_Problem requirements_: State how many lines of the listing below contain the string "shortInstrumentName", matching case exactly, and give only that number.
##### Supplied records
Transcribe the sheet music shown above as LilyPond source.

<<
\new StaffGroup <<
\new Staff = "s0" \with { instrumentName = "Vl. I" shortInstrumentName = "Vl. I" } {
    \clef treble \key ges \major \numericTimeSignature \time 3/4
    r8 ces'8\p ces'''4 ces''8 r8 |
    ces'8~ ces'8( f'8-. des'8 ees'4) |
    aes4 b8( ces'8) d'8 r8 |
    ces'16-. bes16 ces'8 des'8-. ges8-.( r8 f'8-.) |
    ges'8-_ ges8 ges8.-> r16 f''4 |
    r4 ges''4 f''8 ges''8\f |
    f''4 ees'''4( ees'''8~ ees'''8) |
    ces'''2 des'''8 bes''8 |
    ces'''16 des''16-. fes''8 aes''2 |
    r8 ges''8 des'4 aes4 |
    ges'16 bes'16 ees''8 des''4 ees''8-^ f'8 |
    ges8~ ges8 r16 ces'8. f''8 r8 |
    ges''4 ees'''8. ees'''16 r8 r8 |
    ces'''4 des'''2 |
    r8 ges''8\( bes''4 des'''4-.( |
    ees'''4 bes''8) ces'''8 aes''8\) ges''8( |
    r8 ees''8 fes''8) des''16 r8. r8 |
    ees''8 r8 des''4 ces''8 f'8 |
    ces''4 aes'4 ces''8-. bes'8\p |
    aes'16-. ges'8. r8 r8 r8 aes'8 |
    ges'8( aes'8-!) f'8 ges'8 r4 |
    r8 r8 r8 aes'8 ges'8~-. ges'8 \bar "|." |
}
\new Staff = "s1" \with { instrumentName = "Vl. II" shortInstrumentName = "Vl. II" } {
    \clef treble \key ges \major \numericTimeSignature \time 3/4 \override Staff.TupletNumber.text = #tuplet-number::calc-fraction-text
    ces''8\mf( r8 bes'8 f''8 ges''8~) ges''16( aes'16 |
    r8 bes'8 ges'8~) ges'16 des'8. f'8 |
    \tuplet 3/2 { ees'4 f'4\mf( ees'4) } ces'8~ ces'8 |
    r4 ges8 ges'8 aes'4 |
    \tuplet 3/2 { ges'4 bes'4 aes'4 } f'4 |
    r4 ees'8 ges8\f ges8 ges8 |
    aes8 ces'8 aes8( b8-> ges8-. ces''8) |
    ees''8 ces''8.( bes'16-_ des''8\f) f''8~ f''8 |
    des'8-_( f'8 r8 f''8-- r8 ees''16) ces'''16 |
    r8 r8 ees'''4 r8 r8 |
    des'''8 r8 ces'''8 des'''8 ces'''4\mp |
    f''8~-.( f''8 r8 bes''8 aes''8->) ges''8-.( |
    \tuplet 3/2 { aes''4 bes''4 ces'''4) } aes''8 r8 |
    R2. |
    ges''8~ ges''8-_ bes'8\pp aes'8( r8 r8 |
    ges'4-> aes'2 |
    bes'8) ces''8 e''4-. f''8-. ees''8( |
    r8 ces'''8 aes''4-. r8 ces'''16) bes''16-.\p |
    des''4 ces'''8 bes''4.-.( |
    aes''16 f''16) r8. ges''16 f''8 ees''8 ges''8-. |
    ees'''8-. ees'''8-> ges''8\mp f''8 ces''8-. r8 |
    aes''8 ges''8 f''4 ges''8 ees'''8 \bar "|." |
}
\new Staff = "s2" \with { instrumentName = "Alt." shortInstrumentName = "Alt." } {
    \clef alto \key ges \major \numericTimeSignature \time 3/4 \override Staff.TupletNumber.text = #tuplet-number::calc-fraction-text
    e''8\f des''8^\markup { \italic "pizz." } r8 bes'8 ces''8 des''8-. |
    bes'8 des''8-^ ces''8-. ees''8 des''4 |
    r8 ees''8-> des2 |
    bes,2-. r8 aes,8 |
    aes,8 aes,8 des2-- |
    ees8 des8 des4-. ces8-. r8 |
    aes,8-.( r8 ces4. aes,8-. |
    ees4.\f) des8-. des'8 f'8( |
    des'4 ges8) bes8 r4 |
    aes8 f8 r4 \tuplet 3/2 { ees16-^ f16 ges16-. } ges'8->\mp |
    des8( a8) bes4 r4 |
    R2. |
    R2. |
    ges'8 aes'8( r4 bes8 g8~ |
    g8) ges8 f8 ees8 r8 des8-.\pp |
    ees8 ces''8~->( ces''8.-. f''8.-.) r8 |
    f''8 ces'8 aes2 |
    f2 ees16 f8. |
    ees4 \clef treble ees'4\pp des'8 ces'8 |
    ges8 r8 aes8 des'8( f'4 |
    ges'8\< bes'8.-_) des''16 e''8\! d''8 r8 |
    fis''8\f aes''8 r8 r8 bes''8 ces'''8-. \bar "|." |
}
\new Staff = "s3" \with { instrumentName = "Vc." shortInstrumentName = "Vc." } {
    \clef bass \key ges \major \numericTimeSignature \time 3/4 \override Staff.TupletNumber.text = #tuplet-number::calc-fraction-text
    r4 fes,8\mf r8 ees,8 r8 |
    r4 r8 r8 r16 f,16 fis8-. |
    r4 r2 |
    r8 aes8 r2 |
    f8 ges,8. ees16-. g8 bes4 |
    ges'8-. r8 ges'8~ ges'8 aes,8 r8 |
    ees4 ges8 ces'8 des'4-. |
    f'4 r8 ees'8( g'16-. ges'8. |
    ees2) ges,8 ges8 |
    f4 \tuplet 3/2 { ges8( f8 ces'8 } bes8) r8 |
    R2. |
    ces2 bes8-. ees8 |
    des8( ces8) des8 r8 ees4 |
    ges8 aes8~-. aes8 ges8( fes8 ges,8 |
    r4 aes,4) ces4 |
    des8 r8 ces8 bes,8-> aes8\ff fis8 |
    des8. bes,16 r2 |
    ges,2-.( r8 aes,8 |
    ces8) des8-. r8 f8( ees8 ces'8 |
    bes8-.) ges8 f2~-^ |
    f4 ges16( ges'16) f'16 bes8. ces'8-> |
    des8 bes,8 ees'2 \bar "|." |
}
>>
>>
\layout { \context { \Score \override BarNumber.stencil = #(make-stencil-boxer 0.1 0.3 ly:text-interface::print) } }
##########
_Output for this exercise_: 4